**Exercise goal**
Print out each entry without alteration, and keep the pictures out.
:: Data records ::
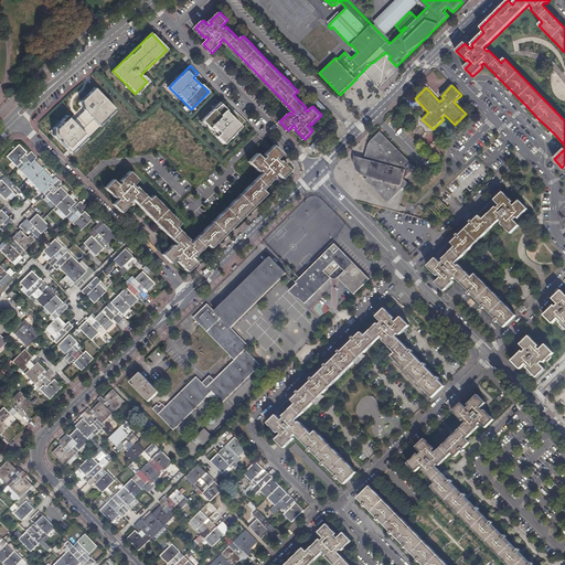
[(65,115),(49,131),(72,155),(117,112),(95,88),(77,104),(84,110),(72,121),(65,115)]
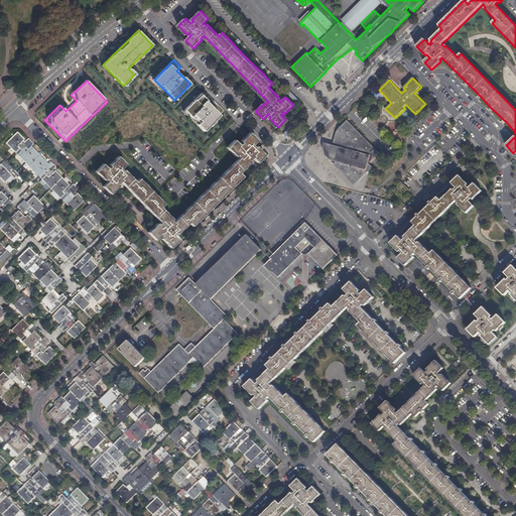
[(200,95),(184,110),(205,131),(224,112),(218,105),(214,109),(200,95)]
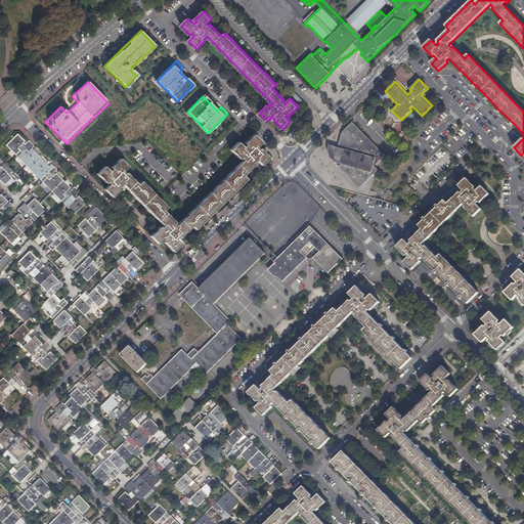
[(340,140),(374,175),(374,174),(373,173),(374,167),(386,155),(352,122),(351,124),(346,128),(344,130),(343,131),(342,133),(341,134),(341,135),(340,140)]
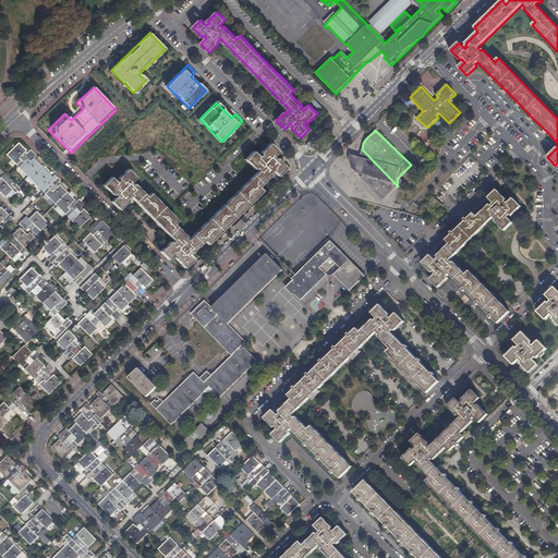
[(423,133),(417,135),(421,142),(426,140),(423,133)]
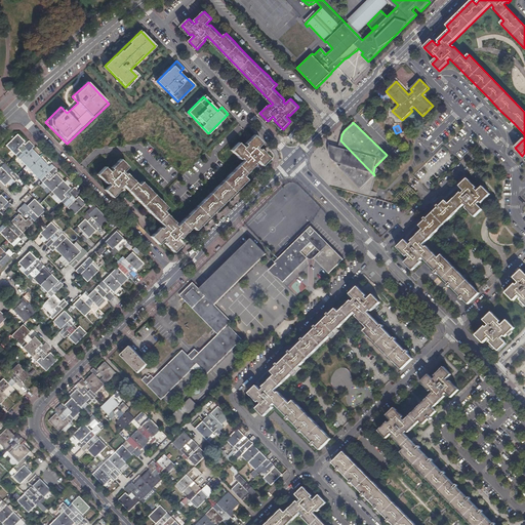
[(292,139),(299,131),(295,128),(289,136),(292,139)]
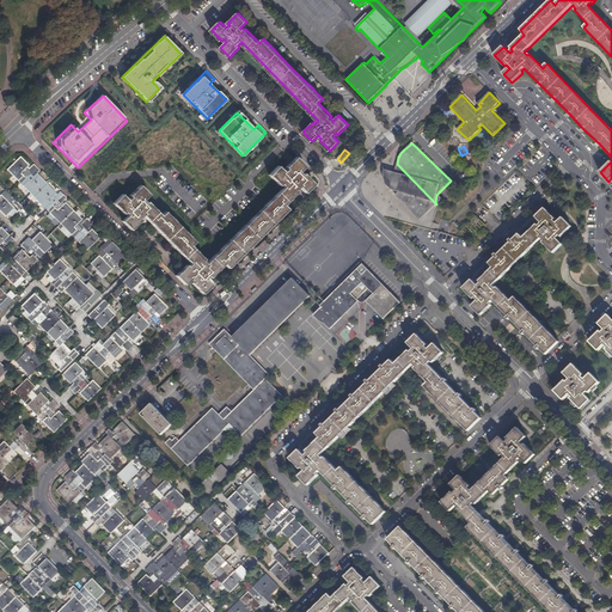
[(472,152),(465,158),(477,170),(483,164),(472,152)]
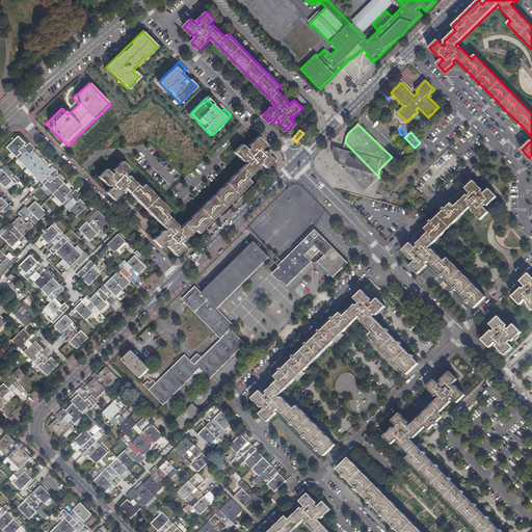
[(71,208),(68,210),(76,218),(87,207),(79,200),(78,201),(77,200),(81,195),(76,190),(71,194),(70,192),(71,191),(57,176),(55,178),(54,176),(58,173),(52,166),(50,169),(32,151),(35,149),(29,143),(25,147),(24,145),(25,143),(18,136),(6,148),(64,207),(67,204),(71,208)]
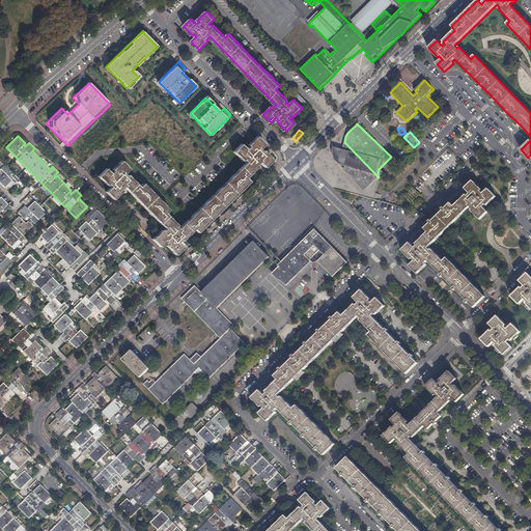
[(198,233),(200,230),(205,225),(216,215),(221,211),(226,205),(231,200),(242,190),(247,185),(250,182),(246,178),(258,166),(257,165),(259,163),(264,168),(272,160),(263,150),(261,151),(259,149),(264,144),(257,137),(247,146),(249,147),(246,149),(241,144),(233,152),(243,162),(244,160),(246,163),(178,229),(176,227),(177,225),(166,214),(169,211),(143,184),(140,188),(128,175),(127,176),(124,174),(130,169),(121,161),(112,170),(114,172),(113,172),(111,174),(106,169),(99,176),(107,186),(109,185),(111,188),(106,192),(114,200),(123,191),(121,190),(124,188),(129,192),(138,201),(143,206),(147,212),(152,217),(165,229),(163,231),(162,230),(152,240),(160,248),(166,243),(168,245),(167,246),(175,255),(184,248),(178,243),(180,241),(183,242),(194,230),(198,233)]
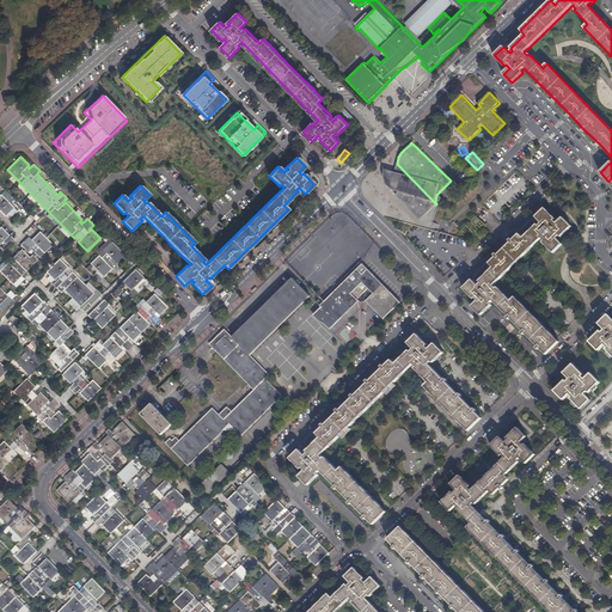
[(420,220),(436,204),(397,164),(392,184),(390,183),(387,189),(401,193),(398,199),(420,220)]
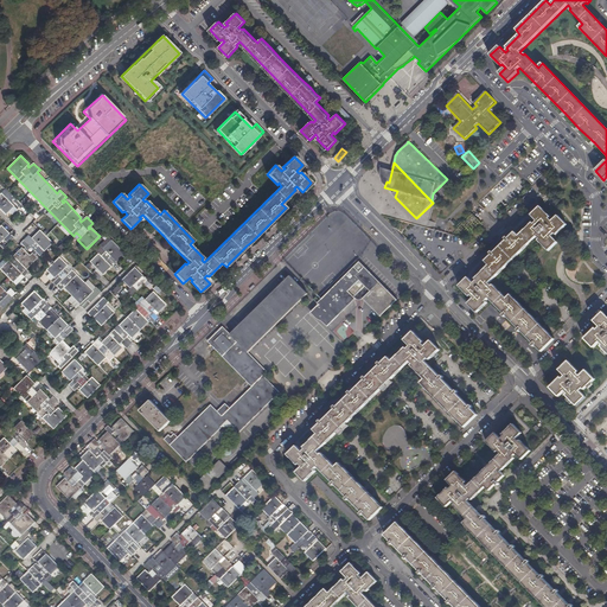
[(6,199),(11,195),(8,192),(4,197),(1,193),(0,195),(0,209),(6,215),(14,206),(12,205),(13,204),(18,209),(21,205),(16,198),(11,203),(6,199)]
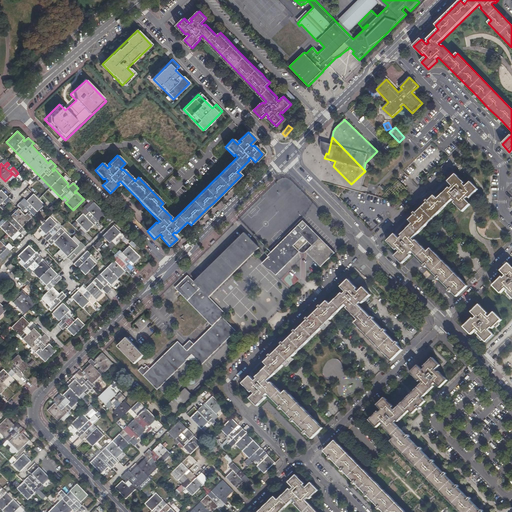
[(436,279),(438,280),(440,280),(450,290),(449,291),(450,293),(451,292),(457,297),(468,286),(431,249),(428,252),(424,249),(416,240),(415,242),(413,239),(453,199),(455,202),(454,203),(463,212),(470,205),(465,200),(468,197),(469,199),(478,190),(471,182),(465,187),(463,185),(465,183),(456,174),(448,182),(453,187),(451,189),(450,188),(449,188),(438,199),(435,196),(429,201),(428,200),(426,202),(428,203),(427,203),(425,206),(419,211),(417,213),(417,214),(416,212),(414,214),(415,215),(409,221),(412,224),(401,235),(402,237),(400,239),(395,234),(387,241),(396,251),(398,249),(400,252),(395,257),(402,264),(411,256),(410,254),(412,252),(424,264),(425,265),(424,266),(426,268),(427,267),(438,278),(436,279)]
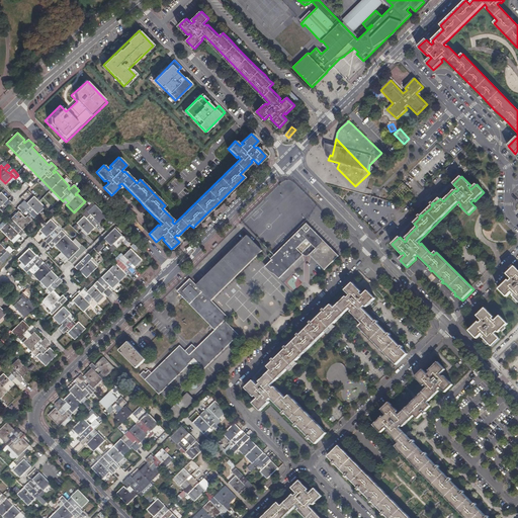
[(1,192),(0,193),(0,213),(1,214),(3,212),(0,208),(0,207),(3,204),(7,208),(11,204),(12,203),(10,200),(5,204),(4,203),(8,199),(1,192)]
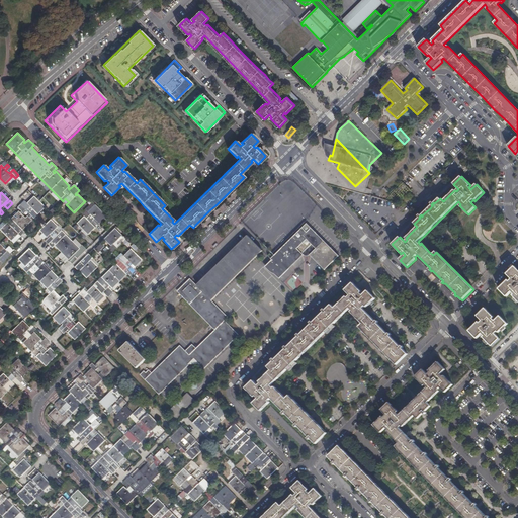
[(18,211),(0,229),(0,230),(11,241),(18,234),(11,227),(15,223),(22,230),(33,219),(31,217),(32,216),(35,212),(37,214),(46,207),(34,196),(26,203),(28,205),(27,206),(23,202),(17,207),(21,211),(20,212),(18,211)]
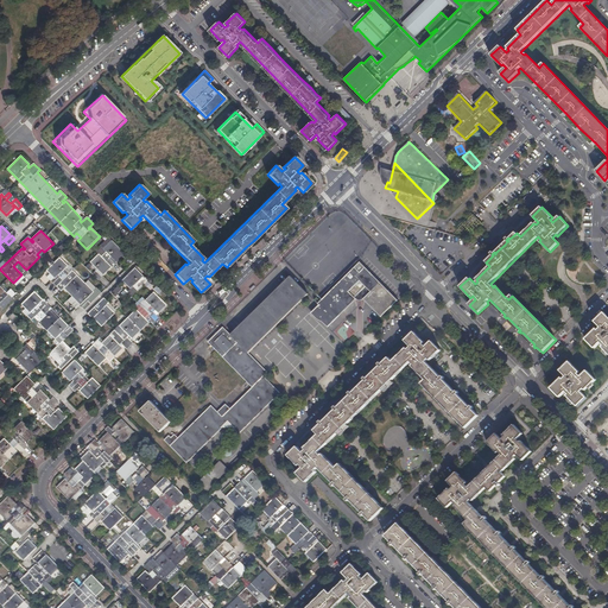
[(97,270),(93,274),(99,280),(102,278),(97,273),(99,271),(103,276),(112,267),(115,265),(111,260),(112,258),(116,263),(125,254),(112,241),(103,249),(99,254),(90,263),(86,267),(88,270),(93,265),(97,270)]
:::
**Expected answer**
[(65,115),(49,131),(72,155),(117,112),(95,88),(77,104),(84,110),(72,121),(65,115)]
[(200,95),(184,110),(205,131),(224,112),(218,105),(214,109),(200,95)]
[(340,140),(374,175),(374,174),(373,173),(374,167),(386,155),(352,122),(351,124),(346,128),(344,130),(343,131),(342,133),(341,134),(341,135),(340,140)]
[(423,133),(417,135),(421,142),(426,140),(423,133)]
[(292,139),(299,131),(295,128),(289,136),(292,139)]
[(472,152),(465,158),(477,170),(483,164),(472,152)]
[(71,208),(68,210),(76,218),(87,207),(79,200),(78,201),(77,200),(81,195),(76,190),(71,194),(70,192),(71,191),(57,176),(55,178),(54,176),(58,173),(52,166),(50,169),(32,151),(35,149),(29,143),(25,147),(24,145),(25,143),(18,136),(6,148),(64,207),(67,204),(71,208)]
[(198,233),(200,230),(205,225),(216,215),(221,211),(226,205),(231,200),(242,190),(247,185),(250,182),(246,178),(258,166),(257,165),(259,163),(264,168),(272,160),(263,150),(261,151),(259,149),(264,144),(257,137),(247,146),(249,147),(246,149),(241,144),(233,152),(243,162),(244,160),(246,163),(178,229),(176,227),(177,225),(166,214),(169,211),(143,184),(140,188),(128,175),(127,176),(124,174),(130,169),(121,161),(112,170),(114,172),(113,172),(111,174),(106,169),(99,176),(107,186),(109,185),(111,188),(106,192),(114,200),(123,191),(121,190),(124,188),(129,192),(138,201),(143,206),(147,212),(152,217),(165,229),(163,231),(162,230),(152,240),(160,248),(166,243),(168,245),(167,246),(175,255),(184,248),(178,243),(180,241),(183,242),(194,230),(198,233)]
[(420,220),(436,204),(397,164),(392,184),(390,183),(387,189),(401,193),(398,199),(420,220)]
[(6,199),(11,195),(8,192),(4,197),(1,193),(0,195),(0,209),(6,215),(14,206),(12,205),(13,204),(18,209),(21,205),(16,198),(11,203),(6,199)]
[(436,279),(438,280),(440,280),(450,290),(449,291),(450,293),(451,292),(457,297),(468,286),(431,249),(428,252),(424,249),(416,240),(415,242),(413,239),(453,199),(455,202),(454,203),(463,212),(470,205),(465,200),(468,197),(469,199),(478,190),(471,182),(465,187),(463,185),(465,183),(456,174),(448,182),(453,187),(451,189),(450,188),(449,188),(438,199),(435,196),(429,201),(428,200),(426,202),(428,203),(427,203),(425,206),(419,211),(417,213),(417,214),(416,212),(414,214),(415,215),(409,221),(412,224),(401,235),(402,237),(400,239),(395,234),(387,241),(396,251),(398,249),(400,252),(395,257),(402,264),(411,256),(410,254),(412,252),(424,264),(425,265),(424,266),(426,268),(427,267),(438,278),(436,279)]
[(1,192),(0,193),(0,213),(1,214),(3,212),(0,208),(0,207),(3,204),(7,208),(11,204),(12,203),(10,200),(5,204),(4,203),(8,199),(1,192)]
[(18,211),(0,229),(0,230),(11,241),(18,234),(11,227),(15,223),(22,230),(33,219),(31,217),(32,216),(35,212),(37,214),(46,207),(34,196),(26,203),(28,205),(27,206),(23,202),(17,207),(21,211),(20,212),(18,211)]
[(97,270),(93,274),(99,280),(102,278),(97,273),(99,271),(103,276),(112,267),(115,265),(111,260),(112,258),(116,263),(125,254),(112,241),(103,249),(99,254),(90,263),(86,267),(88,270),(93,265),(97,270)]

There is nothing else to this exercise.